** Opening EXTRACTED DATA block **
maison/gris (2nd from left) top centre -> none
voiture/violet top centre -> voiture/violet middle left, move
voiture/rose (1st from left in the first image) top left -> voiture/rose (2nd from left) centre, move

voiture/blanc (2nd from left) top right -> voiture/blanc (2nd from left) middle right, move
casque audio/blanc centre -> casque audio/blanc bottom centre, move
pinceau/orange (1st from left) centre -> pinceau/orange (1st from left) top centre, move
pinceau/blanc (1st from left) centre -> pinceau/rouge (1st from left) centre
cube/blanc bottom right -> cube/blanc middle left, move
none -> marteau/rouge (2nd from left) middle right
** Closing EXTRACTED DATA block **
** Opening EXTRACTED DATA block **
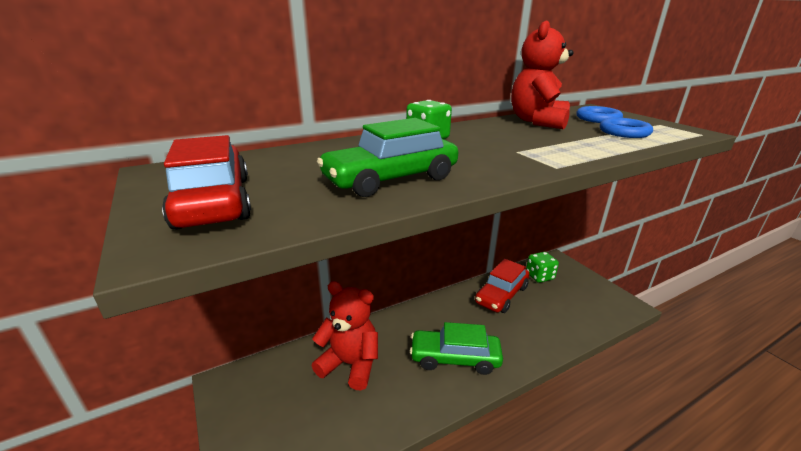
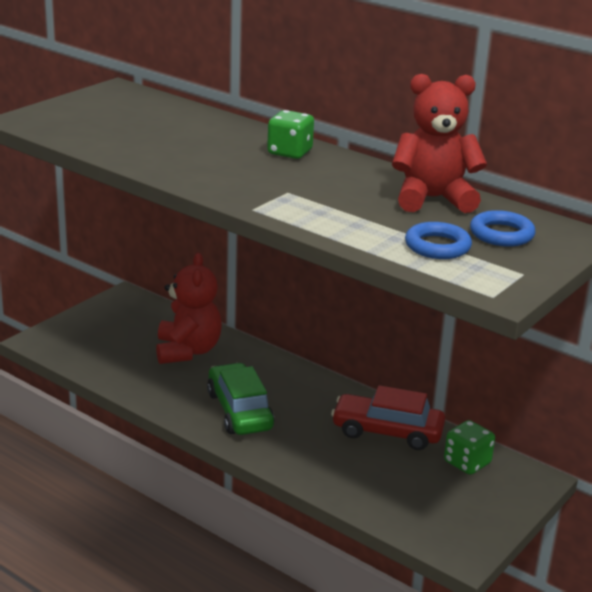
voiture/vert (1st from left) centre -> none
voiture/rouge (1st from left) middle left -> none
** Closing EXTRACTED DATA block **
TO DO | Take the entries above and return only the lines from the one with "maison/gris (2nd from" to the one with "voiture/violet top centre", both included, unchanged.

WRITTEN RESPONSE |
maison/gris (2nd from left) top centre -> none
voiture/violet top centre -> voiture/violet middle left, move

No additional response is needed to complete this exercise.